[Information provided]:
· · · · · · ·

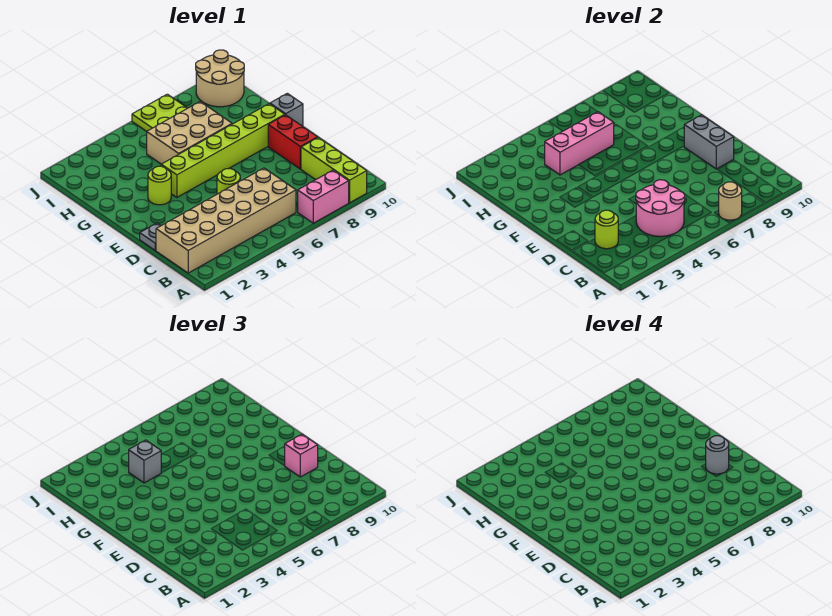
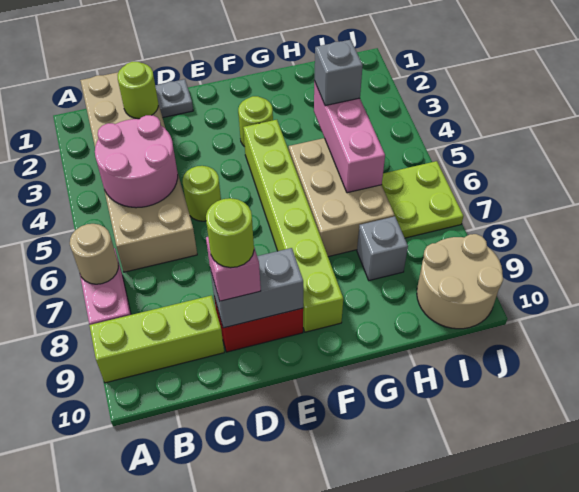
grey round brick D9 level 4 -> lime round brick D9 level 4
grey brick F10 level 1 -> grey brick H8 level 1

· · · · · · ·

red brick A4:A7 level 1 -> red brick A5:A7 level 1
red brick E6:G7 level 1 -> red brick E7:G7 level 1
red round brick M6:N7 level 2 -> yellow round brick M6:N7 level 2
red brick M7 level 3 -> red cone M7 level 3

· · · · · · ·

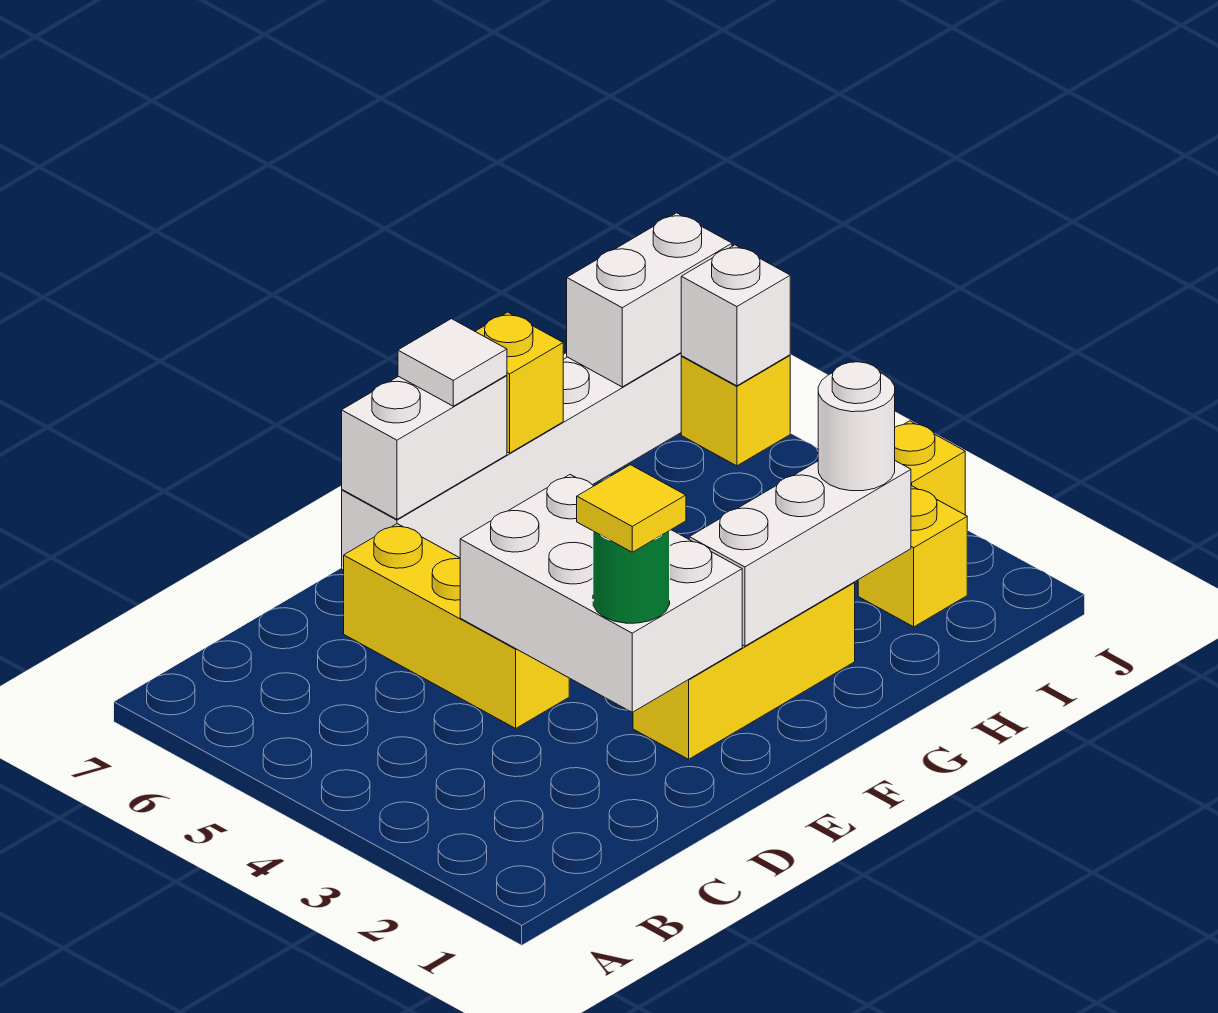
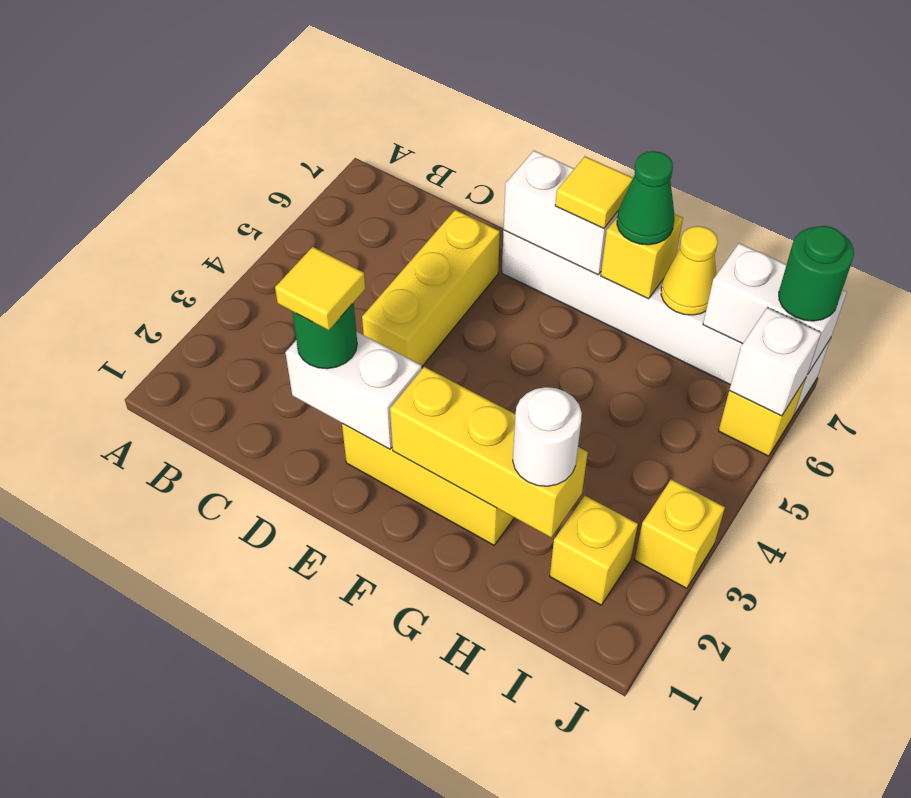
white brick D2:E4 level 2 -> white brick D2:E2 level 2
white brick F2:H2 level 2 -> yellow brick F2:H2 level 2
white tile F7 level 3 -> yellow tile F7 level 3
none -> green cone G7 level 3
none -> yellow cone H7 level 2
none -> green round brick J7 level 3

· · · · · · ·

Read through the listing and copy each line in which the word "white" occurs.

white brick D2:E4 level 2 -> white brick D2:E2 level 2
white brick F2:H2 level 2 -> yellow brick F2:H2 level 2
white tile F7 level 3 -> yellow tile F7 level 3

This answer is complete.